Task details: Images aside, return all the entries exactly.

Shape position updates:

◆ ◆ ◆ ◆ ◆ ◆ ◆

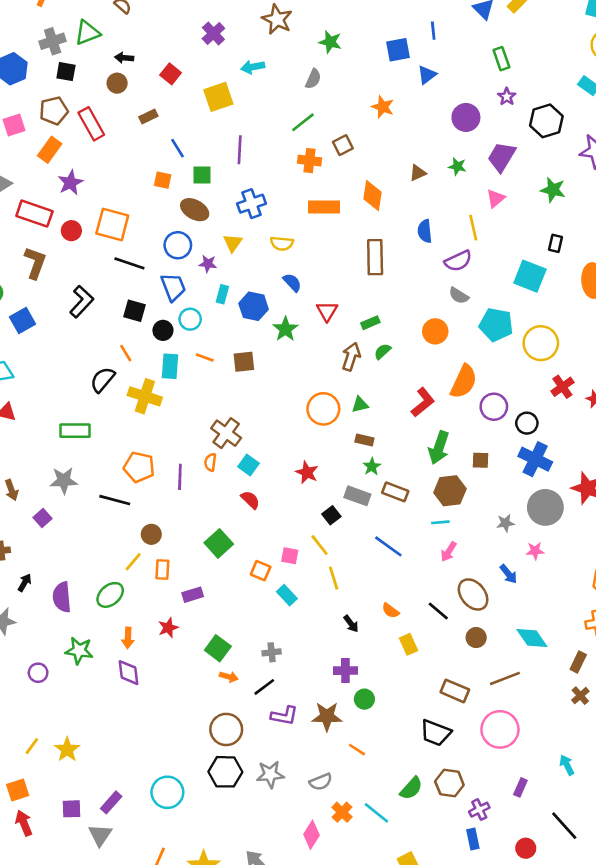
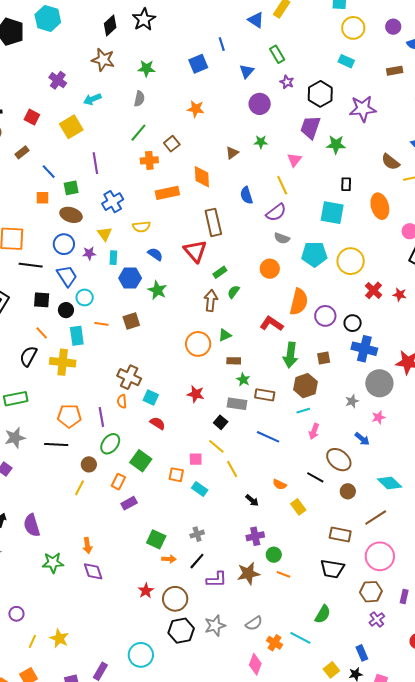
blue triangle: (427, 75) -> (247, 71), moved
purple trapezoid: (502, 157) -> (310, 127), moved
cyan rectangle: (222, 294) -> (113, 258), moved
red triangle: (327, 311) -> (195, 251), moved, size x1.4
red L-shape: (423, 402) -> (272, 324), turned -95
orange rectangle: (162, 569) -> (118, 482), moved, turned 35
green ellipse: (110, 595) -> (110, 444), moved
red star: (168, 628) -> (146, 591), moved
purple circle: (38, 673) -> (16, 614), moved
orange line: (357, 750) -> (283, 574), moved
brown hexagon: (449, 783) -> (371, 592), moved
blue rectangle: (473, 839) -> (362, 653), moved

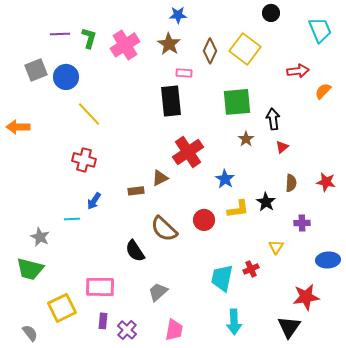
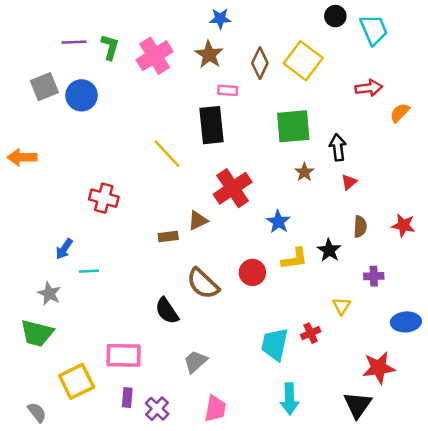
cyan trapezoid: (320, 30) -> (374, 30), moved
yellow line: (89, 114) -> (167, 154), moved
blue arrow: (94, 201) -> (64, 249), moved

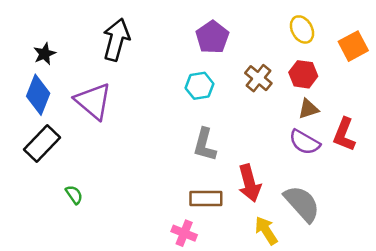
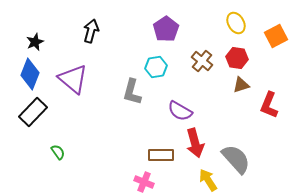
black arrow: (116, 40) -> (91, 31), size x0.7
purple semicircle: (305, 142) -> (180, 111), moved
gray L-shape: (205, 145) -> (132, 92), moved

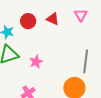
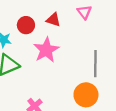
pink star: (36, 62) -> (46, 50), moved, size x1.6

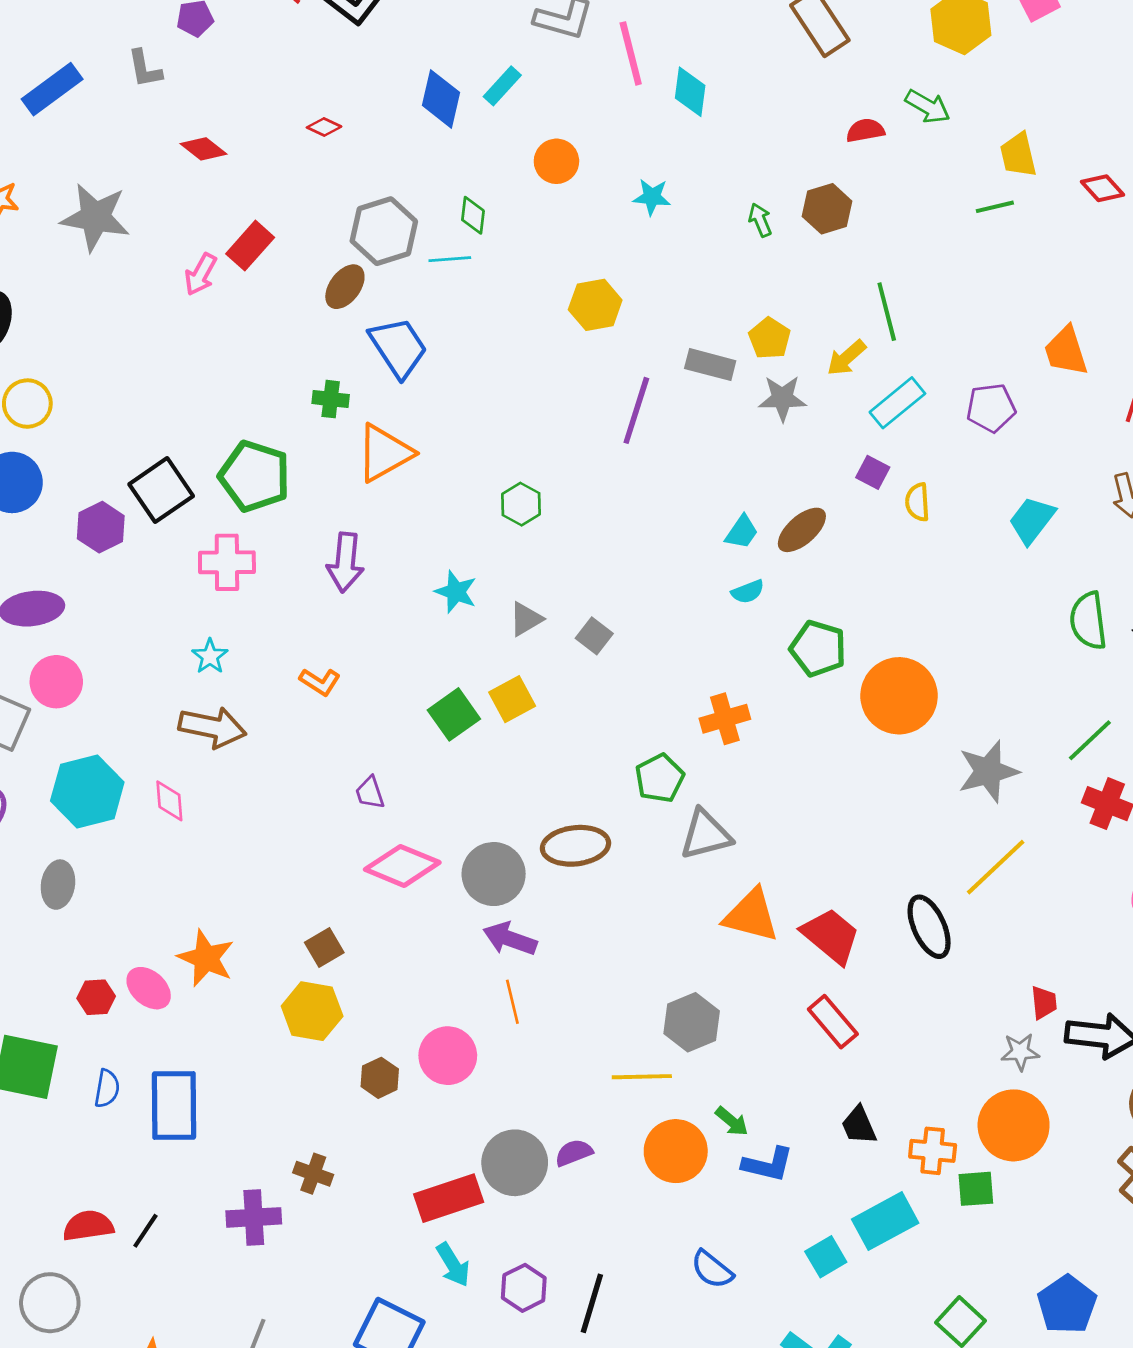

◆ ◆ ◆ ◆ ◆ ◆ ◆

Written answer:
blue triangle: (427, 75) -> (247, 71), moved
purple trapezoid: (502, 157) -> (310, 127), moved
cyan rectangle: (222, 294) -> (113, 258), moved
red triangle: (327, 311) -> (195, 251), moved, size x1.4
red L-shape: (423, 402) -> (272, 324), turned -95
orange rectangle: (162, 569) -> (118, 482), moved, turned 35
green ellipse: (110, 595) -> (110, 444), moved
red star: (168, 628) -> (146, 591), moved
purple circle: (38, 673) -> (16, 614), moved
orange line: (357, 750) -> (283, 574), moved
brown hexagon: (449, 783) -> (371, 592), moved
blue rectangle: (473, 839) -> (362, 653), moved

cyan trapezoid: (320, 30) -> (374, 30), moved
yellow line: (89, 114) -> (167, 154), moved
blue arrow: (94, 201) -> (64, 249), moved

black arrow: (116, 40) -> (91, 31), size x0.7
purple semicircle: (305, 142) -> (180, 111), moved
gray L-shape: (205, 145) -> (132, 92), moved

pink star: (36, 62) -> (46, 50), moved, size x1.6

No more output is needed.